> **WHAT IS REQUIRED**
Pictures are to be left out, and every entry repeated exactly.

(AVAILABLE DATA begins)

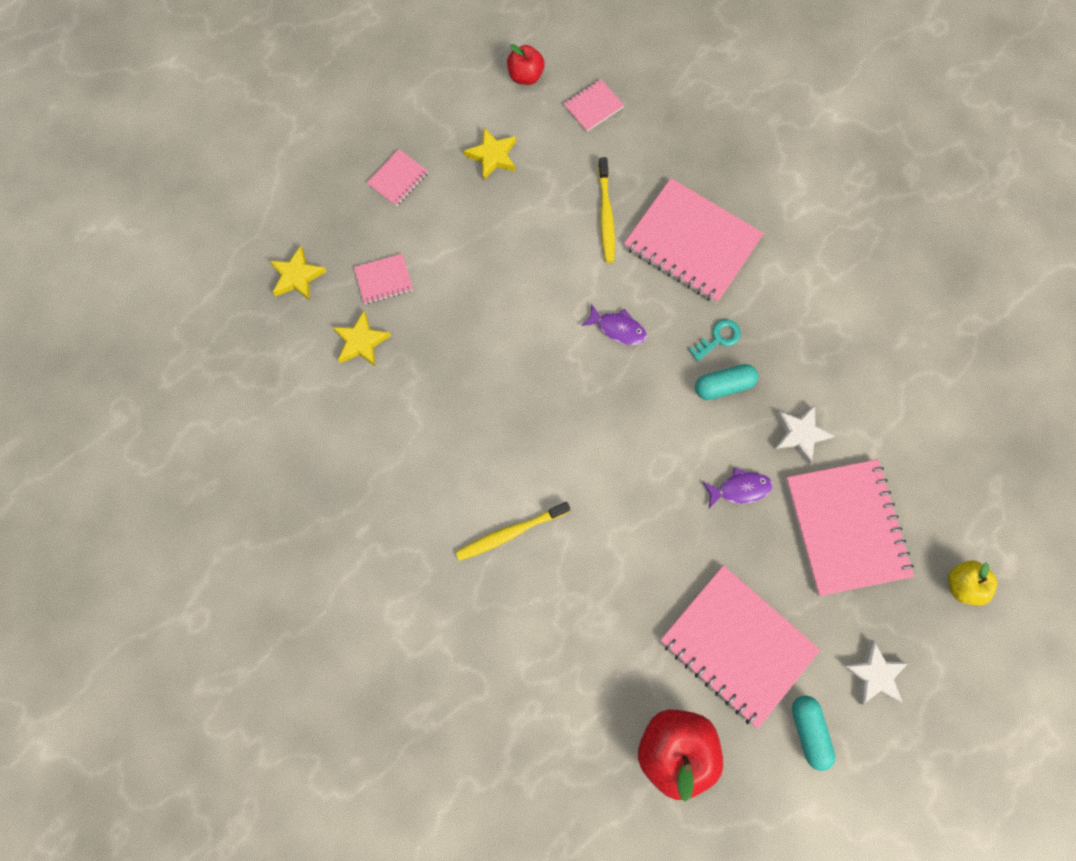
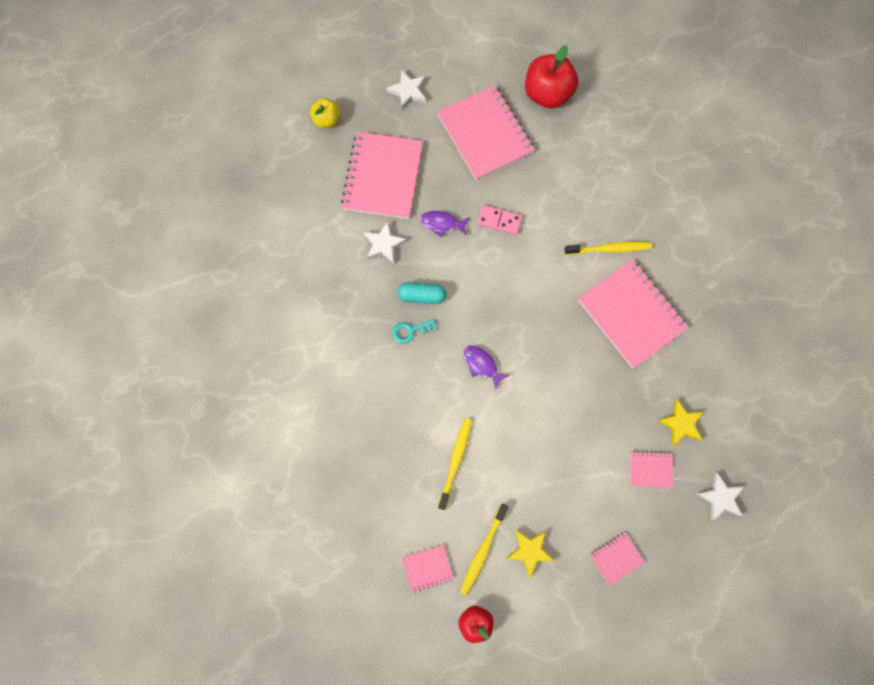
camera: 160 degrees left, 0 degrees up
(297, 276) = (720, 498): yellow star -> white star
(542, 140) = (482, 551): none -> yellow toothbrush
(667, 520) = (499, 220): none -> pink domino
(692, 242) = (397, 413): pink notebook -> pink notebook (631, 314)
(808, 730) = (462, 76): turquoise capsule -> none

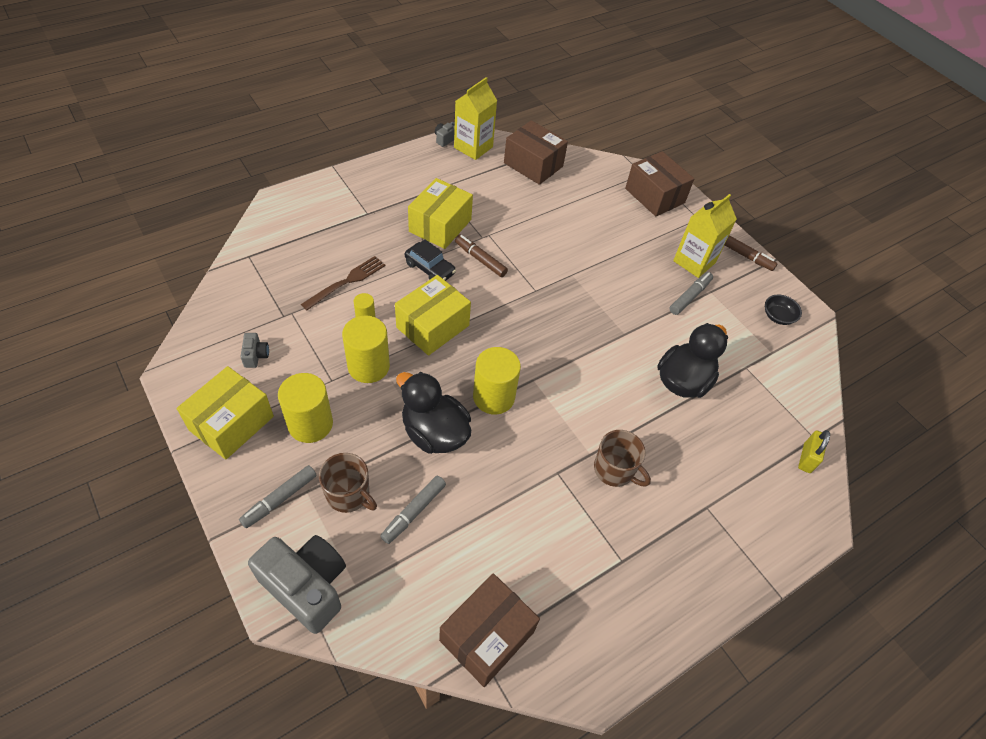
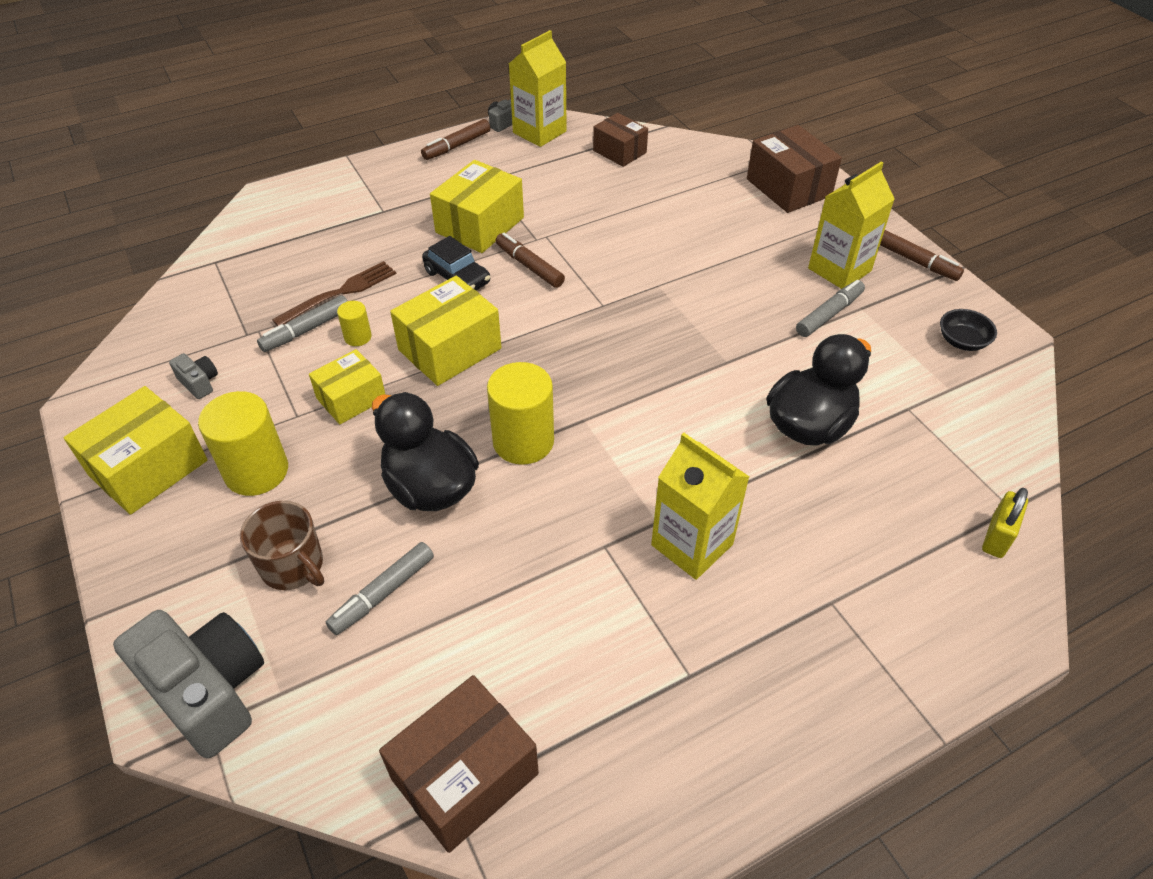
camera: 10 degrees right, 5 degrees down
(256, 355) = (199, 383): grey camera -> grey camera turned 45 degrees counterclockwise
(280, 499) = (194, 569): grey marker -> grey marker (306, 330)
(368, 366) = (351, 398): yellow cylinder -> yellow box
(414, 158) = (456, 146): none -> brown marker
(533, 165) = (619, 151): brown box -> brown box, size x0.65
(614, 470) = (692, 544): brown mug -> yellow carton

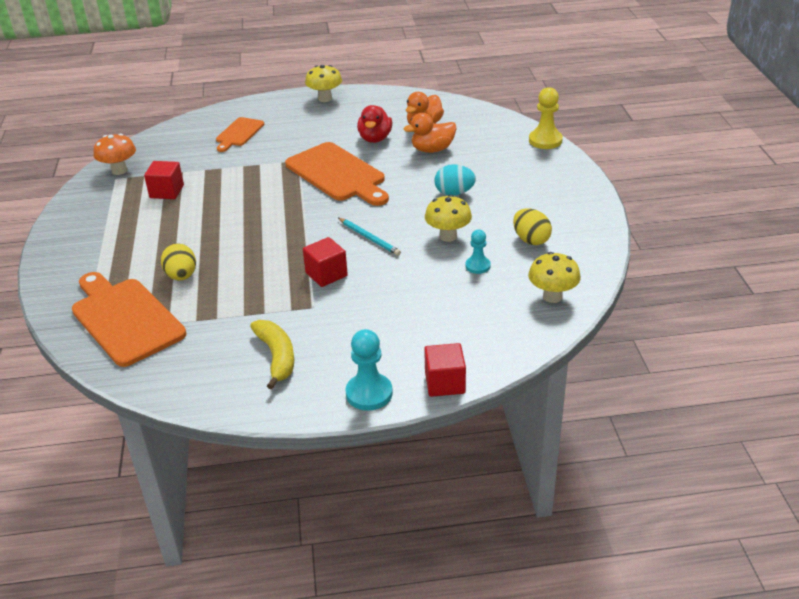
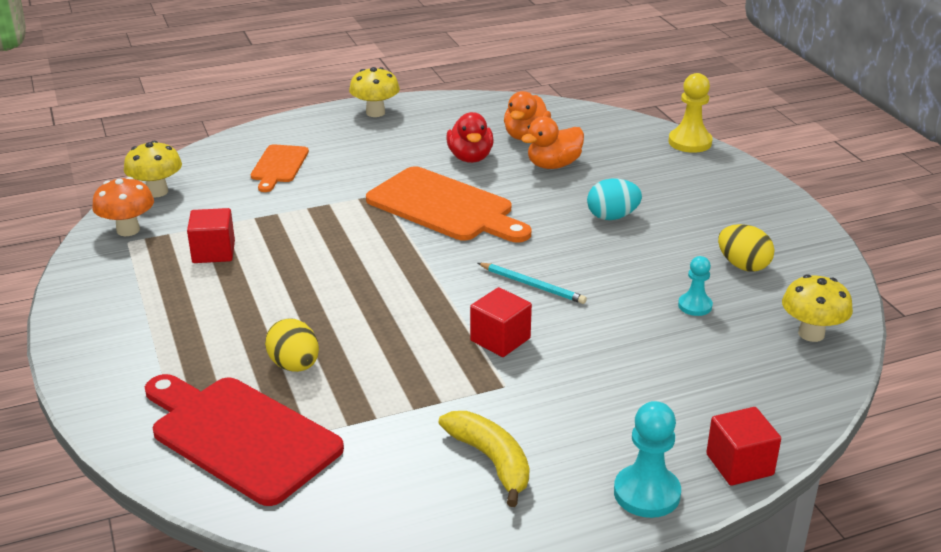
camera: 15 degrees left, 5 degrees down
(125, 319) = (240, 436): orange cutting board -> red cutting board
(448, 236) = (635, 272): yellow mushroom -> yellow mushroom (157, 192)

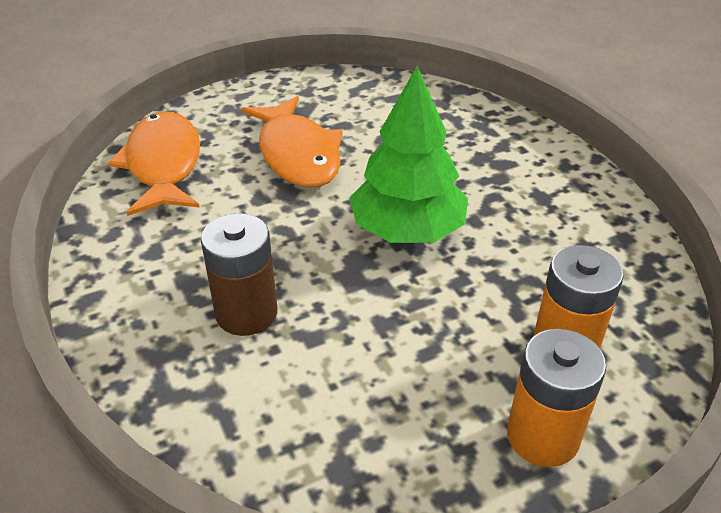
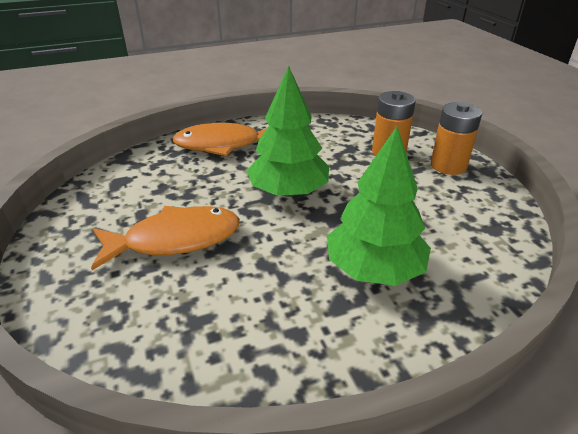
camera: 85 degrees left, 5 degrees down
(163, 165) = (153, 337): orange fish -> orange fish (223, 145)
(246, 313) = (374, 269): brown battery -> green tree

(AVAILABLE DATA ends)

> **RESPONSE TO THE TASK**
camera: 160 degrees left, 0 degrees up
(297, 276) = (720, 498): yellow star -> white star
(542, 140) = (482, 551): none -> yellow toothbrush
(667, 520) = (499, 220): none -> pink domino
(692, 242) = (397, 413): pink notebook -> pink notebook (631, 314)
(808, 730) = (462, 76): turquoise capsule -> none

camera: 10 degrees right, 5 degrees down
(256, 355) = (199, 383): grey camera -> grey camera turned 45 degrees counterclockwise
(280, 499) = (194, 569): grey marker -> grey marker (306, 330)
(368, 366) = (351, 398): yellow cylinder -> yellow box
(414, 158) = (456, 146): none -> brown marker
(533, 165) = (619, 151): brown box -> brown box, size x0.65
(614, 470) = (692, 544): brown mug -> yellow carton

camera: 15 degrees left, 5 degrees down
(125, 319) = (240, 436): orange cutting board -> red cutting board
(448, 236) = (635, 272): yellow mushroom -> yellow mushroom (157, 192)

camera: 85 degrees left, 5 degrees down
(163, 165) = (153, 337): orange fish -> orange fish (223, 145)
(246, 313) = (374, 269): brown battery -> green tree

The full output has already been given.